▶ **Requirement**
Determine how many lines of the data below contain the string "Horn". Give only the number.

▶ **Dataset entries**
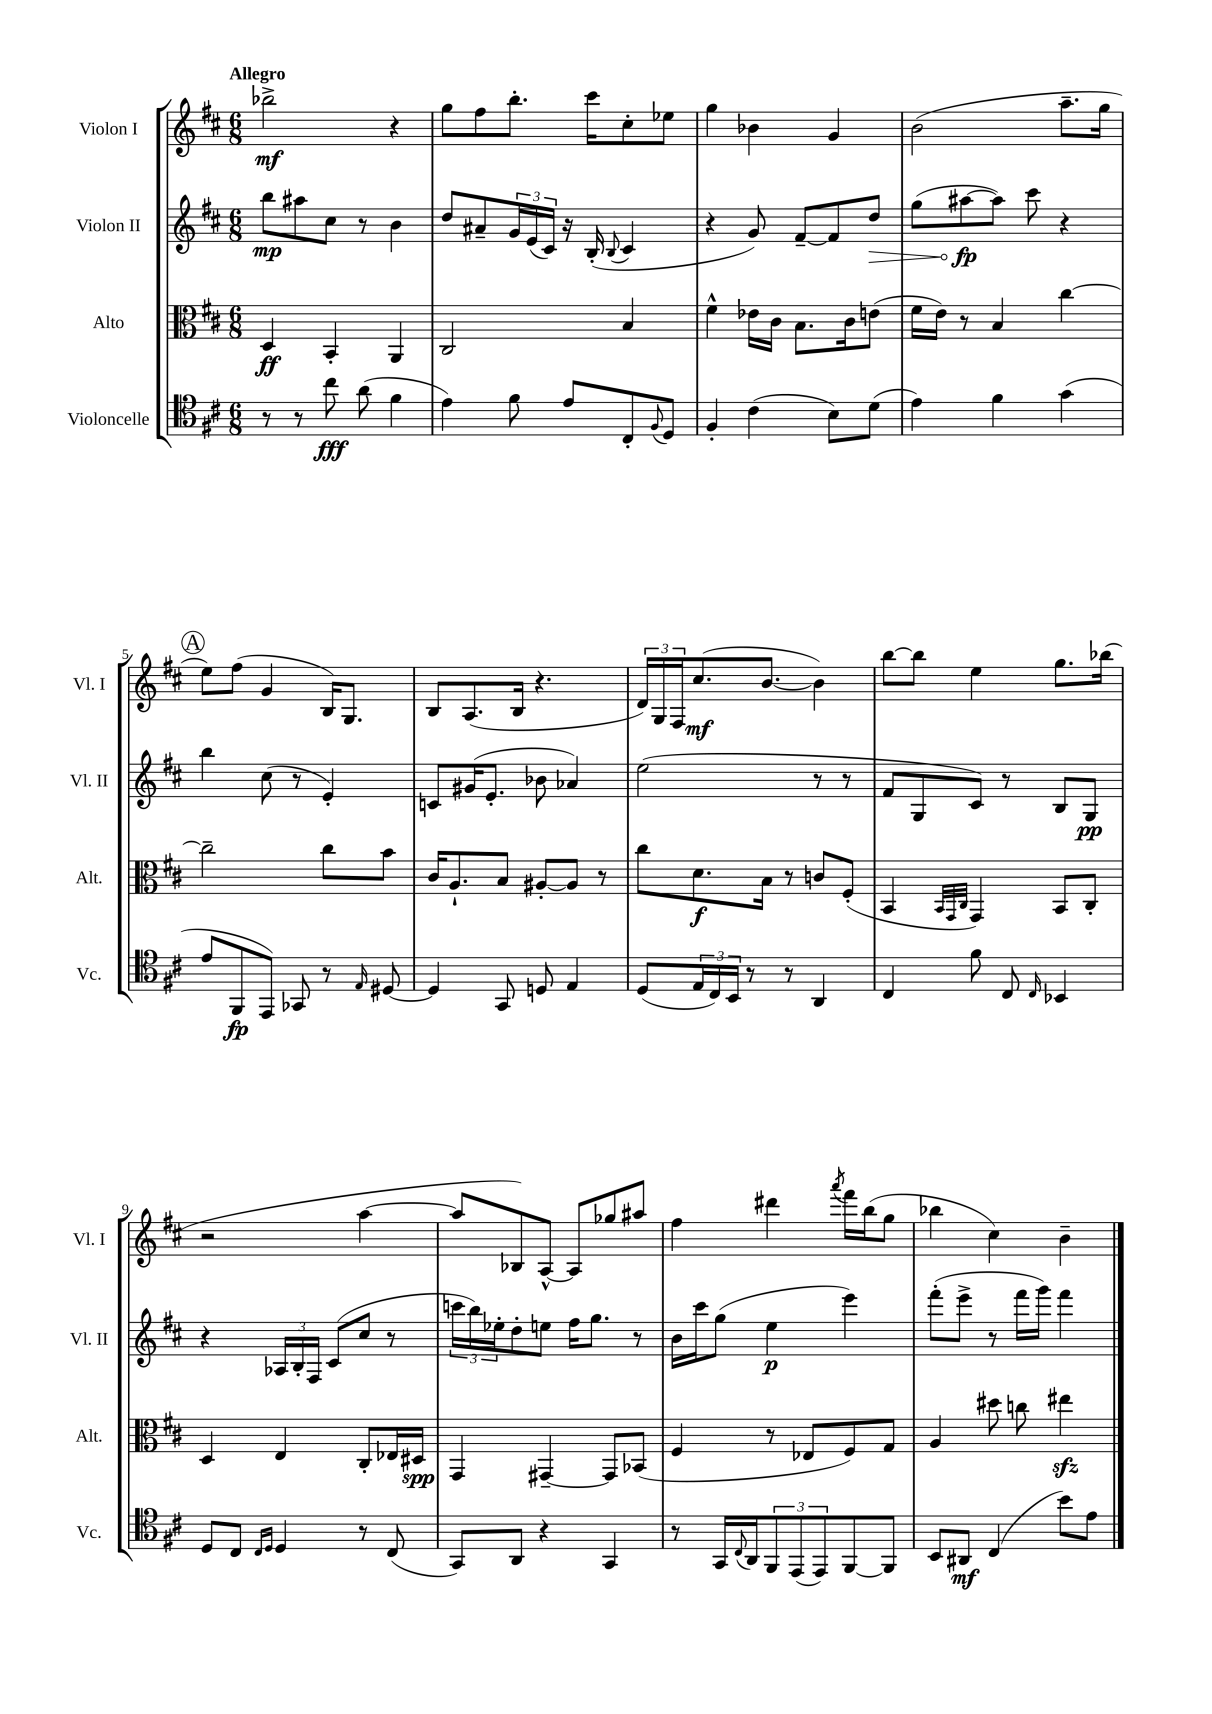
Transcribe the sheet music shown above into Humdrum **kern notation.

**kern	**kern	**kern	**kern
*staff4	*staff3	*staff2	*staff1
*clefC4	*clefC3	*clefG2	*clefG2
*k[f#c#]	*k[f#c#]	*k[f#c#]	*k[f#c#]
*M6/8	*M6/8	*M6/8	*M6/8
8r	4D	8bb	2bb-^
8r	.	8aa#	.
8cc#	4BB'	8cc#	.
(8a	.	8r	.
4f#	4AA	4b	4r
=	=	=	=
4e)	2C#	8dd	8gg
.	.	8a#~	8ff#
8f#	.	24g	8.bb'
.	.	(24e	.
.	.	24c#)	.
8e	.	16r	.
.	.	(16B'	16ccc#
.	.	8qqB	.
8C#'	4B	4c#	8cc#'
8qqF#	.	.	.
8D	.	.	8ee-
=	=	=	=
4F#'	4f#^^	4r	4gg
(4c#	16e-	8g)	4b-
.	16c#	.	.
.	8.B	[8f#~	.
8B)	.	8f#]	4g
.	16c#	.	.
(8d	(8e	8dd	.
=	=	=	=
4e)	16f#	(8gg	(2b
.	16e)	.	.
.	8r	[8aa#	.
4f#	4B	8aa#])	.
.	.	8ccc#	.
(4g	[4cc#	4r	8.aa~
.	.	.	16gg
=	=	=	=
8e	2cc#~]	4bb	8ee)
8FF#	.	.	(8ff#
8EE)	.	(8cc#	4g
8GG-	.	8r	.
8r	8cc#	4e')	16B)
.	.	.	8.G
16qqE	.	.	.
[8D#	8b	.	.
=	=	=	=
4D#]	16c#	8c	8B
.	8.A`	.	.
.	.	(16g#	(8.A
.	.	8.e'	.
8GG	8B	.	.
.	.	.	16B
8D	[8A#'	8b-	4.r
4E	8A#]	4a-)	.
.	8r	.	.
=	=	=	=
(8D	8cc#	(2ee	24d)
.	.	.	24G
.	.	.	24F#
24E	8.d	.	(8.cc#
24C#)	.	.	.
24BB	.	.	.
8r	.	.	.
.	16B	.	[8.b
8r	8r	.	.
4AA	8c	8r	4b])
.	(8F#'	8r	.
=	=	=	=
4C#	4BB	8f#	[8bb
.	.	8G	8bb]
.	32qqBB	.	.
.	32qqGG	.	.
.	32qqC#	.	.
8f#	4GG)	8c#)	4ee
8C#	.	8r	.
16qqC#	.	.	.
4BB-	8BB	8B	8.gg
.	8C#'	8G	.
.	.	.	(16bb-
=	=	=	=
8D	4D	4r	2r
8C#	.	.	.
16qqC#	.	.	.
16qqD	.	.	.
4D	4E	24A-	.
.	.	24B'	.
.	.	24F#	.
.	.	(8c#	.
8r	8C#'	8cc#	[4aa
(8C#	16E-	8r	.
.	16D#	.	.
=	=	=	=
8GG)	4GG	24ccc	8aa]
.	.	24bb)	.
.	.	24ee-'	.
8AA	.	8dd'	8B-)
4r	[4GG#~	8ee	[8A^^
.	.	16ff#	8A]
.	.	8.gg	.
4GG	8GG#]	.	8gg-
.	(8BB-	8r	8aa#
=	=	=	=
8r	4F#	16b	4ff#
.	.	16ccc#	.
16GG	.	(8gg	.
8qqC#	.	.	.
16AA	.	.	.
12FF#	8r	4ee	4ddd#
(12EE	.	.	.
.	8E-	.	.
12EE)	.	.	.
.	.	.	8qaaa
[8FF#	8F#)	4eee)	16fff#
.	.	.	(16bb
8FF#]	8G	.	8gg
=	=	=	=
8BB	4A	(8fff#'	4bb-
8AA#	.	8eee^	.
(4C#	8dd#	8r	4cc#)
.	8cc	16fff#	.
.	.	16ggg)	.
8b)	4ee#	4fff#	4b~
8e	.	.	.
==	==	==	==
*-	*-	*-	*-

---

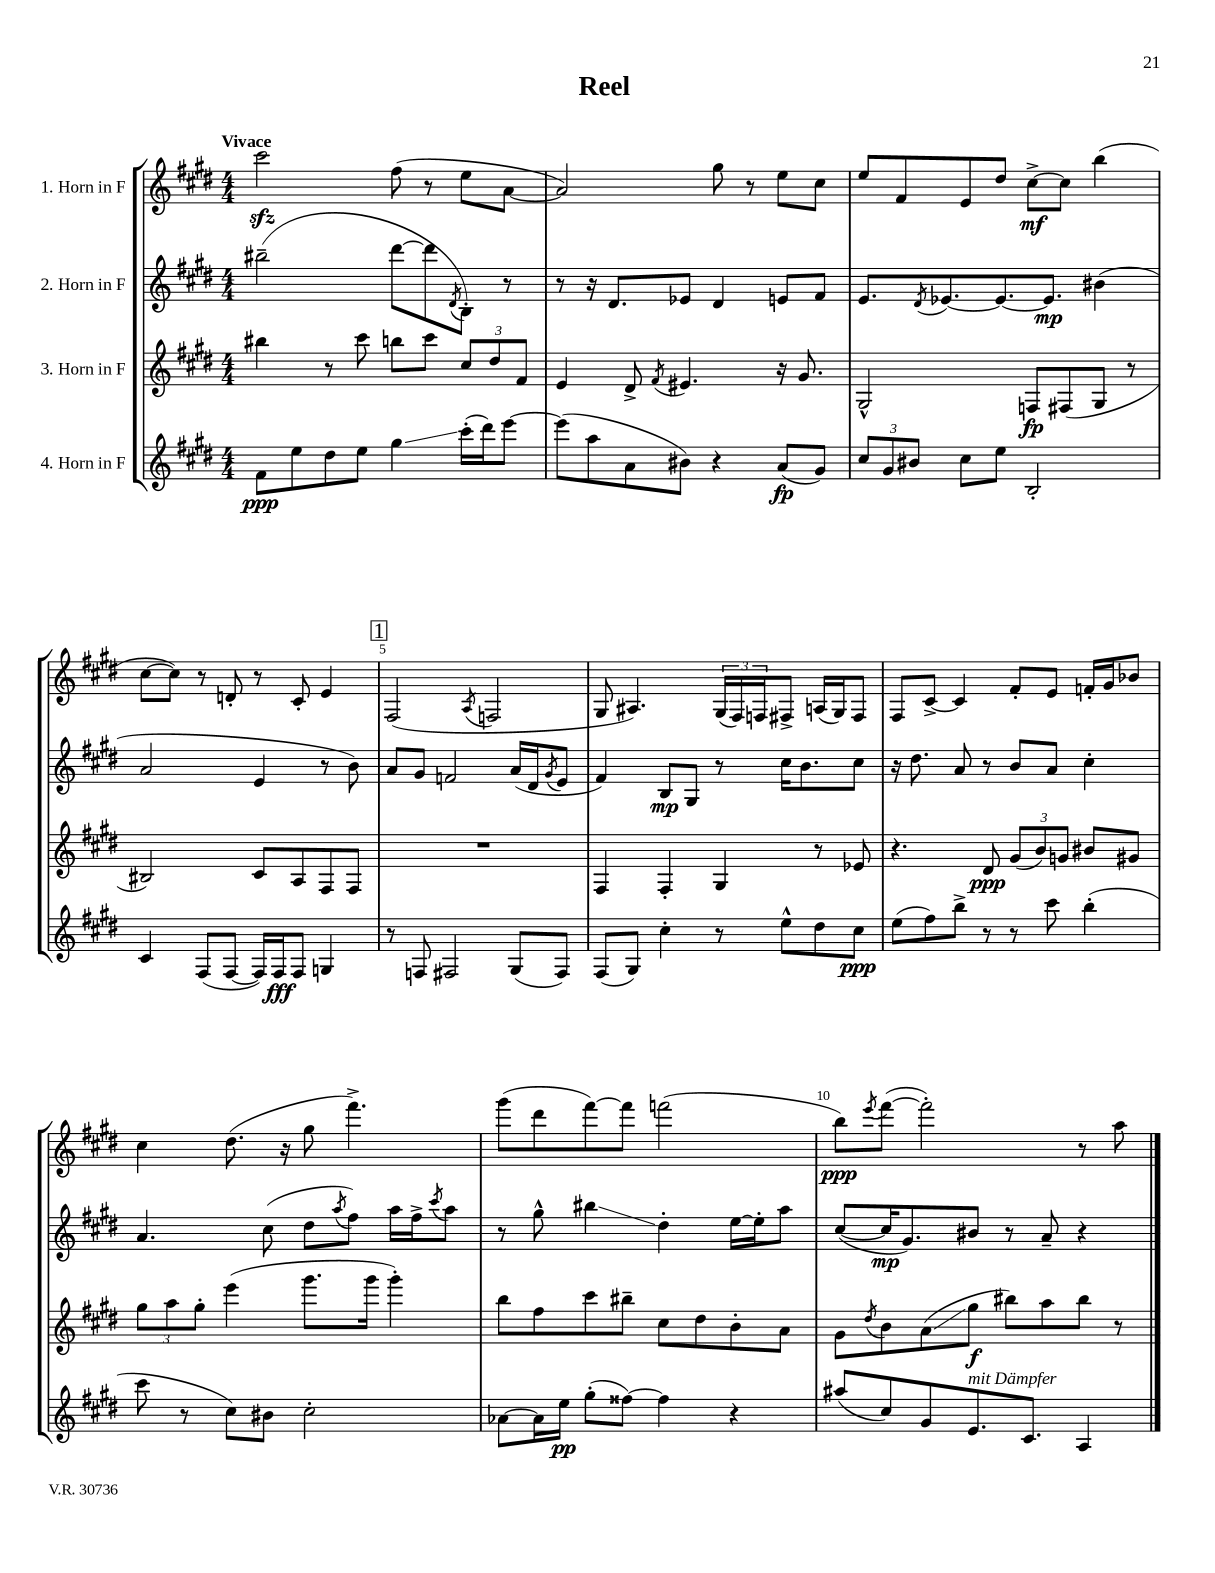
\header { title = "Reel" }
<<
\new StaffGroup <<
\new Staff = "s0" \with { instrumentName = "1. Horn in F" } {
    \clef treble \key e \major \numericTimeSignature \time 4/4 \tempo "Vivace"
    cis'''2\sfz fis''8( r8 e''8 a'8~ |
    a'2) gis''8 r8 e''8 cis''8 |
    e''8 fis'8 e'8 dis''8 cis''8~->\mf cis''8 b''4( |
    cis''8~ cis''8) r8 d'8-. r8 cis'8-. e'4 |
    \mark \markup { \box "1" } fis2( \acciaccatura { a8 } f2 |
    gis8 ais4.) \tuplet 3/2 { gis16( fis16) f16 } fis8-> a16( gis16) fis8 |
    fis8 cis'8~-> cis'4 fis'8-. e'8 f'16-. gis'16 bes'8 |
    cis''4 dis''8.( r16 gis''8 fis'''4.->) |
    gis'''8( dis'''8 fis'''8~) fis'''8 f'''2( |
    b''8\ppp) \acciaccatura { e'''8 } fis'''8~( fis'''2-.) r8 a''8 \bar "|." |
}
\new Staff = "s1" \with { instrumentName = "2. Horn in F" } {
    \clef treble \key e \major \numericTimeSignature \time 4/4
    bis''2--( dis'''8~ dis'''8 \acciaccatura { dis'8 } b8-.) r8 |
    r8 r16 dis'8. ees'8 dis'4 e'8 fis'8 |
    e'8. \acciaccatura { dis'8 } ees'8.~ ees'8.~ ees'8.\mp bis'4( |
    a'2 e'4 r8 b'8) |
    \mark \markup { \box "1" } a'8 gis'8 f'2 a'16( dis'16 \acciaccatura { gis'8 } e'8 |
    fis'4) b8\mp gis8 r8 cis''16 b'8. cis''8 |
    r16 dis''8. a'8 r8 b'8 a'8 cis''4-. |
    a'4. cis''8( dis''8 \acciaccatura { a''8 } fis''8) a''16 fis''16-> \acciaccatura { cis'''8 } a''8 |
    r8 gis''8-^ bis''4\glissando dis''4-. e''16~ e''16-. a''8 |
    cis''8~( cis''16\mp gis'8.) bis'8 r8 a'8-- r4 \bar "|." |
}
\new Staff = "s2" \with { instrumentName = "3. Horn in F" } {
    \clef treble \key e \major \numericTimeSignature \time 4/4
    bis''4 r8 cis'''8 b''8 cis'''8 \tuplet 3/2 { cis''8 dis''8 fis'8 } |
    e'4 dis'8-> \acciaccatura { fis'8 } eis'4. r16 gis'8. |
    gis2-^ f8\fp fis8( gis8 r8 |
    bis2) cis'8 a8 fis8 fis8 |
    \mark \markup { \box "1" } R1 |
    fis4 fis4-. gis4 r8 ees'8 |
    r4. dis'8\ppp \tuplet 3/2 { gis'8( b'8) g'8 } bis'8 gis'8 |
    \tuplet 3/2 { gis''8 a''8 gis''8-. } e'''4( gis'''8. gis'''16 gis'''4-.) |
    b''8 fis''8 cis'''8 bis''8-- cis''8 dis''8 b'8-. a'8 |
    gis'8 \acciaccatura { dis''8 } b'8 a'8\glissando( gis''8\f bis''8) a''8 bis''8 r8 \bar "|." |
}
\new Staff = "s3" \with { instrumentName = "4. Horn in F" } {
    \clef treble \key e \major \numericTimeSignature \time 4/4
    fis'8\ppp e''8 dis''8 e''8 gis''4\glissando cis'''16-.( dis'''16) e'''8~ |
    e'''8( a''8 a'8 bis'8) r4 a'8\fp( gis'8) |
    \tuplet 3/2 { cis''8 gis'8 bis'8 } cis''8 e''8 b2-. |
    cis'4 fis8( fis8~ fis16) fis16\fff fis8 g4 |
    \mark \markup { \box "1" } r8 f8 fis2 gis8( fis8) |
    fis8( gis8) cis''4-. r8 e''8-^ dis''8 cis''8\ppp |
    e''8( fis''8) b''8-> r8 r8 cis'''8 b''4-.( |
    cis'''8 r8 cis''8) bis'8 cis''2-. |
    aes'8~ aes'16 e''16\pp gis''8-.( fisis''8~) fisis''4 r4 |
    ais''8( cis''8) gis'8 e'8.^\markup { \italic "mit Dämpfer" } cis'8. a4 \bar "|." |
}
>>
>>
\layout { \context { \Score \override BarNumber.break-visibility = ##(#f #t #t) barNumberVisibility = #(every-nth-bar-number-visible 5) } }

▶ **Written response**
4